▼

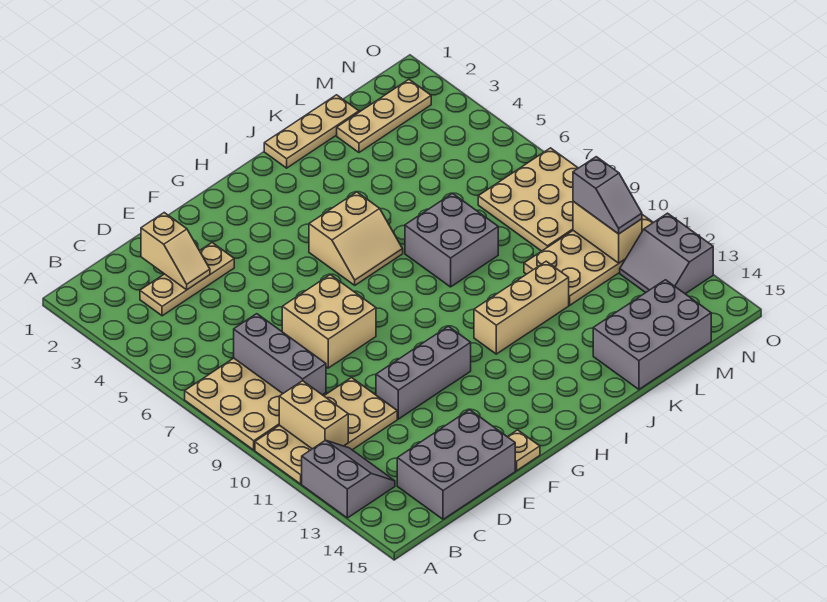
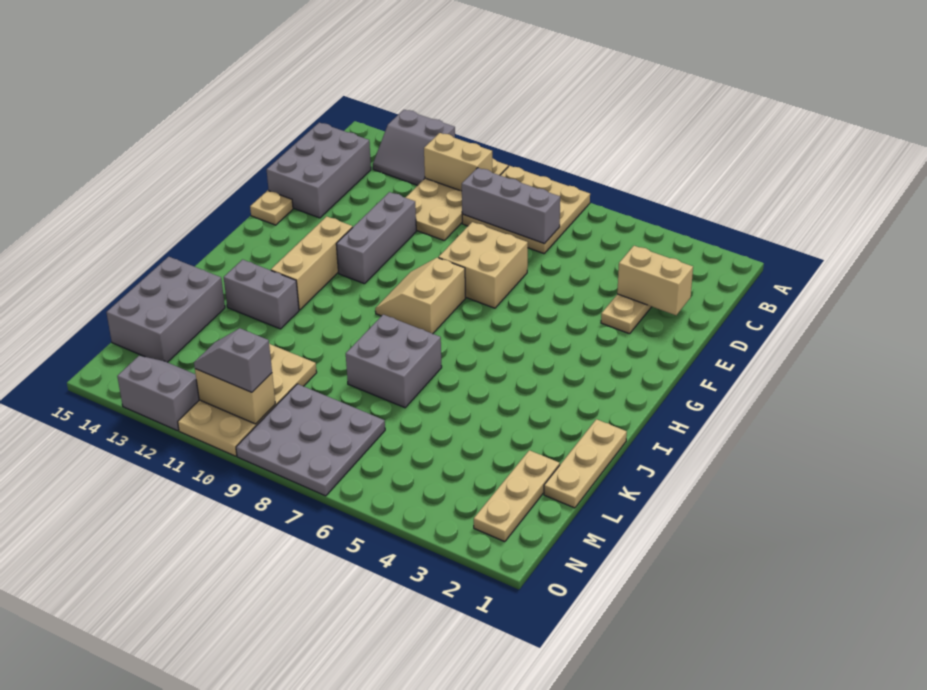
tan slope D2:D3 level 2 top 2 -> tan brick D2:D3 level 2
tan slope H5:I6 level 1 top 5 -> tan slope G8:H9 level 1 top 8
tan brick I11:K11 level 1 -> tan brick G12:I12 level 1
none -> grey brick J12:J13 level 1
tan plate M7:O9 level 1 -> grey plate M7:O9 level 1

▲

Each record above has to be written out again in full, but its pictures must not be.

tan slope D2:D3 level 2 top 2 -> tan brick D2:D3 level 2
tan slope H5:I6 level 1 top 5 -> tan slope G8:H9 level 1 top 8
tan brick I11:K11 level 1 -> tan brick G12:I12 level 1
none -> grey brick J12:J13 level 1
tan plate M7:O9 level 1 -> grey plate M7:O9 level 1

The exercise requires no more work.